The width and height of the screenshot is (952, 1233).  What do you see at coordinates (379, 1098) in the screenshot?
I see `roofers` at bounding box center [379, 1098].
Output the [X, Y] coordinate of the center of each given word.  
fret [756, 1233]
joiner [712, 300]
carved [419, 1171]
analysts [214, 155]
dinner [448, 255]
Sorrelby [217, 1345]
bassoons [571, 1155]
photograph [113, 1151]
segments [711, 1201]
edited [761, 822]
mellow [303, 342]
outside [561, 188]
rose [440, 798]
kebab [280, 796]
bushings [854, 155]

○ ○ ○ ○

= SET TASK =
Rewrite the items above with "Return" substituted for "Output", leaving everything else unchanged.

= WRITTEN ANSWER =
The width and height of the screenshot is (952, 1233).  What do you see at coordinates (379, 1098) in the screenshot?
I see `roofers` at bounding box center [379, 1098].
Return the [X, Y] coordinate of the center of each given word.  
fret [756, 1233]
joiner [712, 300]
carved [419, 1171]
analysts [214, 155]
dinner [448, 255]
Sorrelby [217, 1345]
bassoons [571, 1155]
photograph [113, 1151]
segments [711, 1201]
edited [761, 822]
mellow [303, 342]
outside [561, 188]
rose [440, 798]
kebab [280, 796]
bushings [854, 155]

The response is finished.